What you return should be each line of the data containing the string "ellipse".

Start of GIVEN RECORDS

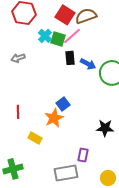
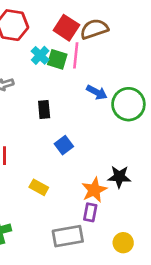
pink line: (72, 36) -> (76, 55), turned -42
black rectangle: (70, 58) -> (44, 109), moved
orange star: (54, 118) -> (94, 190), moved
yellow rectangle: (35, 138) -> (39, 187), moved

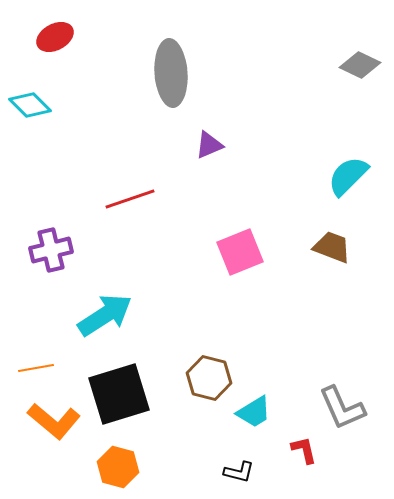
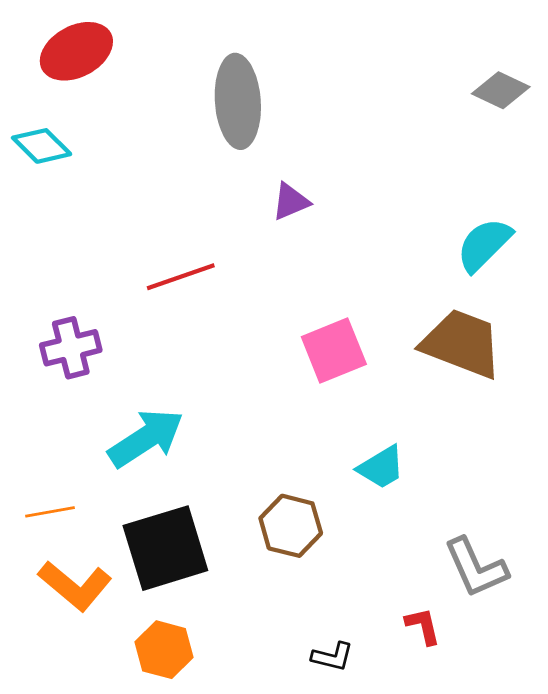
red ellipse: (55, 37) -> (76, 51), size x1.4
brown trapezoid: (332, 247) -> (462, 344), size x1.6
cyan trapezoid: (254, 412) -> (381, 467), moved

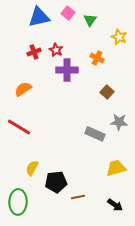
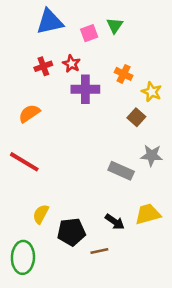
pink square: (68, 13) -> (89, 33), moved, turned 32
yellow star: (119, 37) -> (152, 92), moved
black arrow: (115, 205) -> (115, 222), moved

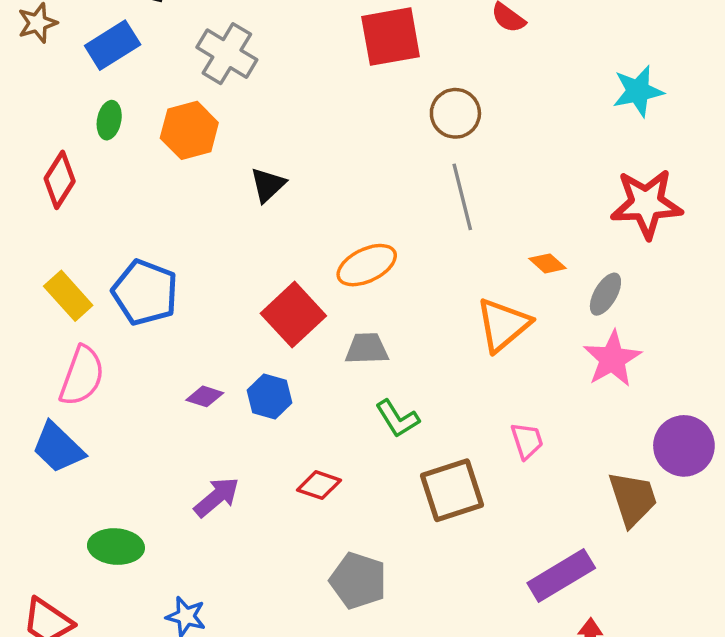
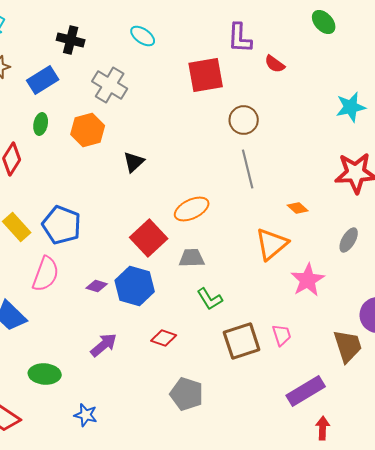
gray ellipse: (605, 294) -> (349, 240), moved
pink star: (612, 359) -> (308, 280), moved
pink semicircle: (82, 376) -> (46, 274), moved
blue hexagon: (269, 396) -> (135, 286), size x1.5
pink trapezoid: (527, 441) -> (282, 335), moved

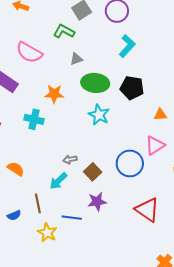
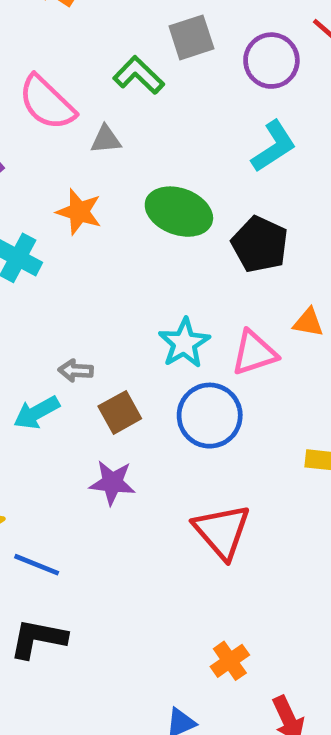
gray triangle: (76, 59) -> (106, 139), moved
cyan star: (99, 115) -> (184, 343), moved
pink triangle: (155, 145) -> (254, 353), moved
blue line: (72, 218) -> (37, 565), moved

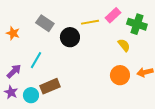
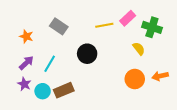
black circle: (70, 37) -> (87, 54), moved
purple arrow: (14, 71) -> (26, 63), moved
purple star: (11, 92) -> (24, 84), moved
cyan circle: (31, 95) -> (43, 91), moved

End of GIVEN RECORDS

*RESPONSE*:
red ellipse: (55, 37) -> (76, 51), size x1.4
gray ellipse: (605, 294) -> (349, 240), moved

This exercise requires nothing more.